Task details: Without the pictures, set down exactly the lines from the one that contains "[(53,259),(63,259),(63,275),(53,276),(53,259)]" to the end of the entries, both included, and nothing besides.

+ + + + +

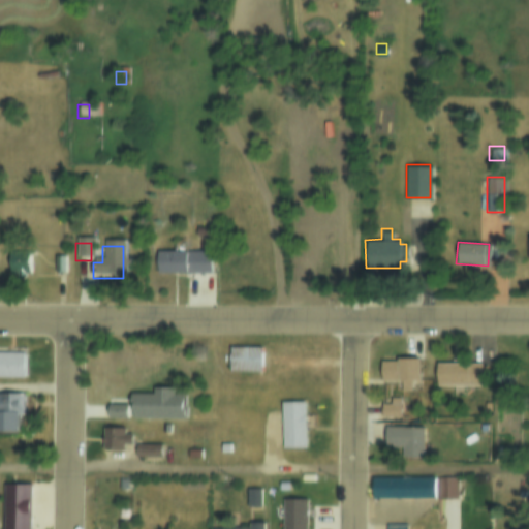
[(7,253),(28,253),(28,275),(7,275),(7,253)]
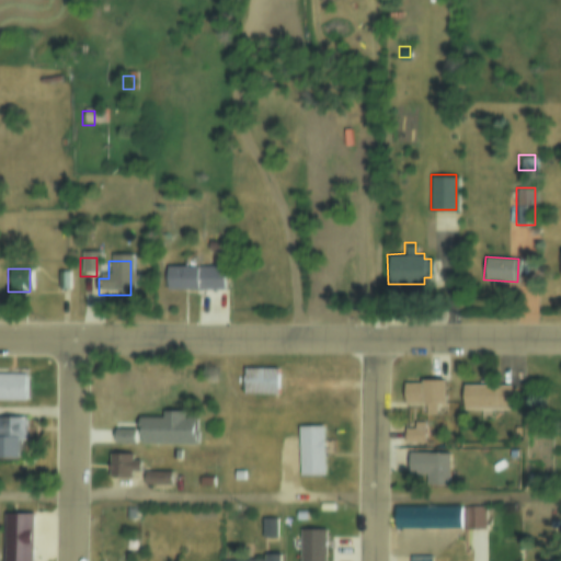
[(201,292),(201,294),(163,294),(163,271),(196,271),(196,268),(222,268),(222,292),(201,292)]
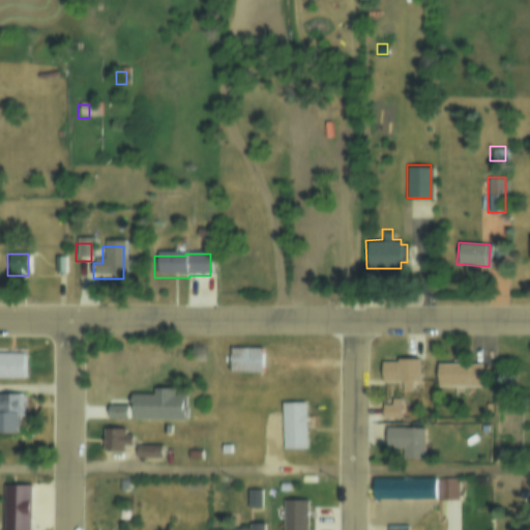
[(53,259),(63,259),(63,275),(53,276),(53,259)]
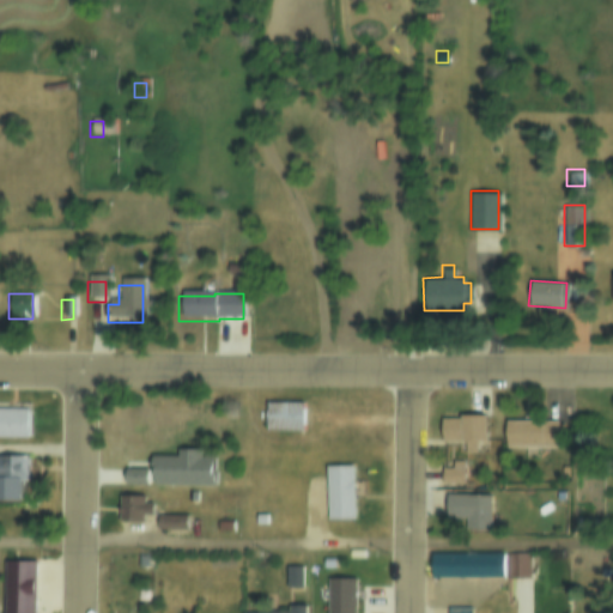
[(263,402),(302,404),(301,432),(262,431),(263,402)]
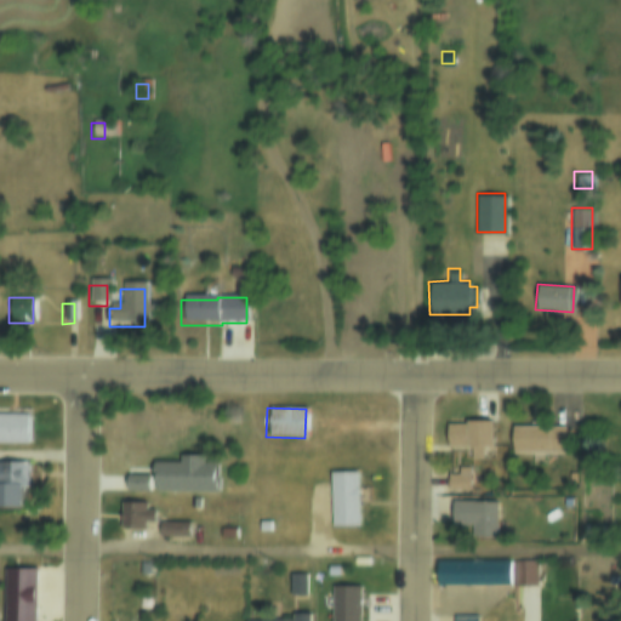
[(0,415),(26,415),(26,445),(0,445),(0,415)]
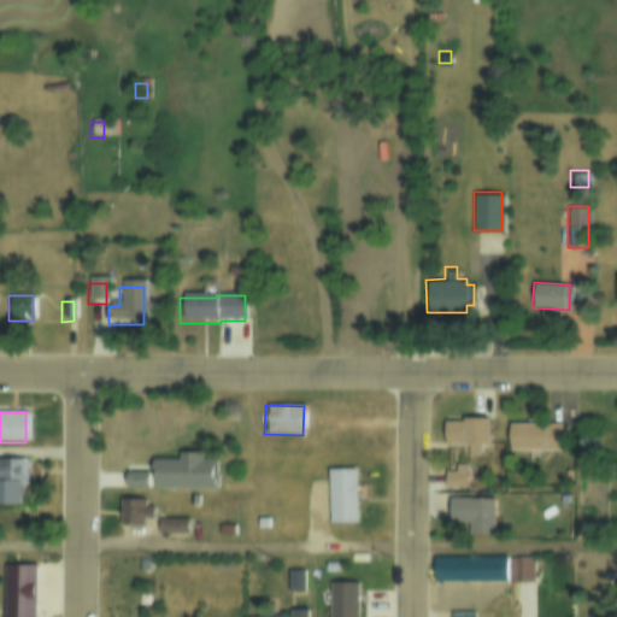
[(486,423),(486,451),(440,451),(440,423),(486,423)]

+ + + + +

Output below:
[(53,259),(63,259),(63,275),(53,276),(53,259)]
[(263,402),(302,404),(301,432),(262,431),(263,402)]
[(0,415),(26,415),(26,445),(0,445),(0,415)]
[(486,423),(486,451),(440,451),(440,423),(486,423)]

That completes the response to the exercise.